• WORK INSTRUCTIONS:
When you reach the listing, restate it word for word, leaving nothing out.

DATA EXTRACTS Block Start

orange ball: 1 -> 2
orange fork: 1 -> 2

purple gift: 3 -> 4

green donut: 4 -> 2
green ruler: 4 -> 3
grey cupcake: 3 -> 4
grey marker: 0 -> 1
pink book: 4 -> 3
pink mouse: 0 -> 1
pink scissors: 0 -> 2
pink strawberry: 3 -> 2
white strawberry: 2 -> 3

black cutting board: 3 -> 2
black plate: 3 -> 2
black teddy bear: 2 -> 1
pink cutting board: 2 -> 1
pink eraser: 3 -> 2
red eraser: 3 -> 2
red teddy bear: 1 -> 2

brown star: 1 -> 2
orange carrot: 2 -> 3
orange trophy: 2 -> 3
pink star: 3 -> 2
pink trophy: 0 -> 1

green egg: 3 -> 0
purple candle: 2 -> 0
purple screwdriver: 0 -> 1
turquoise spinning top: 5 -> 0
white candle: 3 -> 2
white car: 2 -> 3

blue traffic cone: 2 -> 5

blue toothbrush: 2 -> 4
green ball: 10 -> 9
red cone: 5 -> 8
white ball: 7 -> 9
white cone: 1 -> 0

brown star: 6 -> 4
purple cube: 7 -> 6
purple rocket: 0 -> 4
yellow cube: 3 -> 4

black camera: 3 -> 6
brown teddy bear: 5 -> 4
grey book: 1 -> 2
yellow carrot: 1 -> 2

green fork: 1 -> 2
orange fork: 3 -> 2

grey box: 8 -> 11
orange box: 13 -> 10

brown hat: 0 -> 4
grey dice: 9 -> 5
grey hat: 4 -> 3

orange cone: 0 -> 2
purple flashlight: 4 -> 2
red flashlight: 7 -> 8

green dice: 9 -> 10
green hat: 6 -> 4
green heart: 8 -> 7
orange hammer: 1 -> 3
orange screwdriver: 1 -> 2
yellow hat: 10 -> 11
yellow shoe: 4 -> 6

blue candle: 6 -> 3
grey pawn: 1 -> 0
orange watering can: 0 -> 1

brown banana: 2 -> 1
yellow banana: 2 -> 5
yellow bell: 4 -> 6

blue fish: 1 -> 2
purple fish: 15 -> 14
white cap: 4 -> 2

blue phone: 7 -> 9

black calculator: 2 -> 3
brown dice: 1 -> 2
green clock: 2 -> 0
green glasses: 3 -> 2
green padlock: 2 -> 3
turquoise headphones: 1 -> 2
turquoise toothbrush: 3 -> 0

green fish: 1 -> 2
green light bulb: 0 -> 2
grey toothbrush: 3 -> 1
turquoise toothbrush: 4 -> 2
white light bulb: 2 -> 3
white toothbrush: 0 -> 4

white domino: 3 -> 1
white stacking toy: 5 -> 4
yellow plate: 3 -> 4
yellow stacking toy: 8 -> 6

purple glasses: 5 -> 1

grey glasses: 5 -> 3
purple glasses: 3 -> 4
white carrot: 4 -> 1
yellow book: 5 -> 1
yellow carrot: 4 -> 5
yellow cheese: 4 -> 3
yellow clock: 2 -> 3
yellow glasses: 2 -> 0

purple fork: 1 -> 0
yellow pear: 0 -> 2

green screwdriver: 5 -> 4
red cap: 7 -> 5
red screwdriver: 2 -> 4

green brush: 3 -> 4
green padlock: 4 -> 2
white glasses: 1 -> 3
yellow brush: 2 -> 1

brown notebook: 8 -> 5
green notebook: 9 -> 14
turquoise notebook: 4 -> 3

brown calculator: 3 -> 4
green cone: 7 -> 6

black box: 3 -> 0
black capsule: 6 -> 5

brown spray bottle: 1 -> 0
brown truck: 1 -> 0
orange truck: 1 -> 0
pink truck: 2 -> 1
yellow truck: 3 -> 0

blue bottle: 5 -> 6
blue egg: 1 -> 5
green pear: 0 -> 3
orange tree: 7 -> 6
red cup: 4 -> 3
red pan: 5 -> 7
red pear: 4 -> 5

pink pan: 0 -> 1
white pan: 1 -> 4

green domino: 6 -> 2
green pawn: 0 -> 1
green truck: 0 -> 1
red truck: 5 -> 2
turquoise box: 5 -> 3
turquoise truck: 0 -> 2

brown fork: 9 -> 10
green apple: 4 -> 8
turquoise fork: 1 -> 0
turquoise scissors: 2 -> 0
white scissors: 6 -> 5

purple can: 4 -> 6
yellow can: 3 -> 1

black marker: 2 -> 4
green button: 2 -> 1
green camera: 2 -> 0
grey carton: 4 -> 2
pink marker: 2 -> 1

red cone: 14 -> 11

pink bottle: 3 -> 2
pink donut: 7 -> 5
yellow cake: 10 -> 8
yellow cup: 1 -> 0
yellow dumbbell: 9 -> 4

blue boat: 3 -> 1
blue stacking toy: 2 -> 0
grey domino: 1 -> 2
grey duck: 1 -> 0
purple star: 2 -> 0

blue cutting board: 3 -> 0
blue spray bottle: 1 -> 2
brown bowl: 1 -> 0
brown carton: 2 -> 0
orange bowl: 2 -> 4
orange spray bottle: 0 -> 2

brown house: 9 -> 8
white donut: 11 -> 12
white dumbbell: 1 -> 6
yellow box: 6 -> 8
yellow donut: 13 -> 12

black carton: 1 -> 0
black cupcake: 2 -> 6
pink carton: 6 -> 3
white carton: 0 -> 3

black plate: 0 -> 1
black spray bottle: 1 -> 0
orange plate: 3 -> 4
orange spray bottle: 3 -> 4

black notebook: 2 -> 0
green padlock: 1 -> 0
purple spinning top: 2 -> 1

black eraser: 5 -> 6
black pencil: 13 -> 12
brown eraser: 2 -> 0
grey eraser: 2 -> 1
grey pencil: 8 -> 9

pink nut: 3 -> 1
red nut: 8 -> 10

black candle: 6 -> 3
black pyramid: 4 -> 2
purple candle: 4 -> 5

DATA EXTRACTS Block End

• RESULT OF THE TASK:
orange ball: 1 -> 2
orange fork: 1 -> 2

purple gift: 3 -> 4

green donut: 4 -> 2
green ruler: 4 -> 3
grey cupcake: 3 -> 4
grey marker: 0 -> 1
pink book: 4 -> 3
pink mouse: 0 -> 1
pink scissors: 0 -> 2
pink strawberry: 3 -> 2
white strawberry: 2 -> 3

black cutting board: 3 -> 2
black plate: 3 -> 2
black teddy bear: 2 -> 1
pink cutting board: 2 -> 1
pink eraser: 3 -> 2
red eraser: 3 -> 2
red teddy bear: 1 -> 2

brown star: 1 -> 2
orange carrot: 2 -> 3
orange trophy: 2 -> 3
pink star: 3 -> 2
pink trophy: 0 -> 1

green egg: 3 -> 0
purple candle: 2 -> 0
purple screwdriver: 0 -> 1
turquoise spinning top: 5 -> 0
white candle: 3 -> 2
white car: 2 -> 3

blue traffic cone: 2 -> 5

blue toothbrush: 2 -> 4
green ball: 10 -> 9
red cone: 5 -> 8
white ball: 7 -> 9
white cone: 1 -> 0

brown star: 6 -> 4
purple cube: 7 -> 6
purple rocket: 0 -> 4
yellow cube: 3 -> 4

black camera: 3 -> 6
brown teddy bear: 5 -> 4
grey book: 1 -> 2
yellow carrot: 1 -> 2

green fork: 1 -> 2
orange fork: 3 -> 2

grey box: 8 -> 11
orange box: 13 -> 10

brown hat: 0 -> 4
grey dice: 9 -> 5
grey hat: 4 -> 3

orange cone: 0 -> 2
purple flashlight: 4 -> 2
red flashlight: 7 -> 8

green dice: 9 -> 10
green hat: 6 -> 4
green heart: 8 -> 7
orange hammer: 1 -> 3
orange screwdriver: 1 -> 2
yellow hat: 10 -> 11
yellow shoe: 4 -> 6

blue candle: 6 -> 3
grey pawn: 1 -> 0
orange watering can: 0 -> 1

brown banana: 2 -> 1
yellow banana: 2 -> 5
yellow bell: 4 -> 6

blue fish: 1 -> 2
purple fish: 15 -> 14
white cap: 4 -> 2

blue phone: 7 -> 9

black calculator: 2 -> 3
brown dice: 1 -> 2
green clock: 2 -> 0
green glasses: 3 -> 2
green padlock: 2 -> 3
turquoise headphones: 1 -> 2
turquoise toothbrush: 3 -> 0

green fish: 1 -> 2
green light bulb: 0 -> 2
grey toothbrush: 3 -> 1
turquoise toothbrush: 4 -> 2
white light bulb: 2 -> 3
white toothbrush: 0 -> 4

white domino: 3 -> 1
white stacking toy: 5 -> 4
yellow plate: 3 -> 4
yellow stacking toy: 8 -> 6

purple glasses: 5 -> 1

grey glasses: 5 -> 3
purple glasses: 3 -> 4
white carrot: 4 -> 1
yellow book: 5 -> 1
yellow carrot: 4 -> 5
yellow cheese: 4 -> 3
yellow clock: 2 -> 3
yellow glasses: 2 -> 0

purple fork: 1 -> 0
yellow pear: 0 -> 2

green screwdriver: 5 -> 4
red cap: 7 -> 5
red screwdriver: 2 -> 4

green brush: 3 -> 4
green padlock: 4 -> 2
white glasses: 1 -> 3
yellow brush: 2 -> 1

brown notebook: 8 -> 5
green notebook: 9 -> 14
turquoise notebook: 4 -> 3

brown calculator: 3 -> 4
green cone: 7 -> 6

black box: 3 -> 0
black capsule: 6 -> 5

brown spray bottle: 1 -> 0
brown truck: 1 -> 0
orange truck: 1 -> 0
pink truck: 2 -> 1
yellow truck: 3 -> 0

blue bottle: 5 -> 6
blue egg: 1 -> 5
green pear: 0 -> 3
orange tree: 7 -> 6
red cup: 4 -> 3
red pan: 5 -> 7
red pear: 4 -> 5

pink pan: 0 -> 1
white pan: 1 -> 4

green domino: 6 -> 2
green pawn: 0 -> 1
green truck: 0 -> 1
red truck: 5 -> 2
turquoise box: 5 -> 3
turquoise truck: 0 -> 2

brown fork: 9 -> 10
green apple: 4 -> 8
turquoise fork: 1 -> 0
turquoise scissors: 2 -> 0
white scissors: 6 -> 5

purple can: 4 -> 6
yellow can: 3 -> 1

black marker: 2 -> 4
green button: 2 -> 1
green camera: 2 -> 0
grey carton: 4 -> 2
pink marker: 2 -> 1

red cone: 14 -> 11

pink bottle: 3 -> 2
pink donut: 7 -> 5
yellow cake: 10 -> 8
yellow cup: 1 -> 0
yellow dumbbell: 9 -> 4

blue boat: 3 -> 1
blue stacking toy: 2 -> 0
grey domino: 1 -> 2
grey duck: 1 -> 0
purple star: 2 -> 0

blue cutting board: 3 -> 0
blue spray bottle: 1 -> 2
brown bowl: 1 -> 0
brown carton: 2 -> 0
orange bowl: 2 -> 4
orange spray bottle: 0 -> 2

brown house: 9 -> 8
white donut: 11 -> 12
white dumbbell: 1 -> 6
yellow box: 6 -> 8
yellow donut: 13 -> 12

black carton: 1 -> 0
black cupcake: 2 -> 6
pink carton: 6 -> 3
white carton: 0 -> 3

black plate: 0 -> 1
black spray bottle: 1 -> 0
orange plate: 3 -> 4
orange spray bottle: 3 -> 4

black notebook: 2 -> 0
green padlock: 1 -> 0
purple spinning top: 2 -> 1

black eraser: 5 -> 6
black pencil: 13 -> 12
brown eraser: 2 -> 0
grey eraser: 2 -> 1
grey pencil: 8 -> 9

pink nut: 3 -> 1
red nut: 8 -> 10

black candle: 6 -> 3
black pyramid: 4 -> 2
purple candle: 4 -> 5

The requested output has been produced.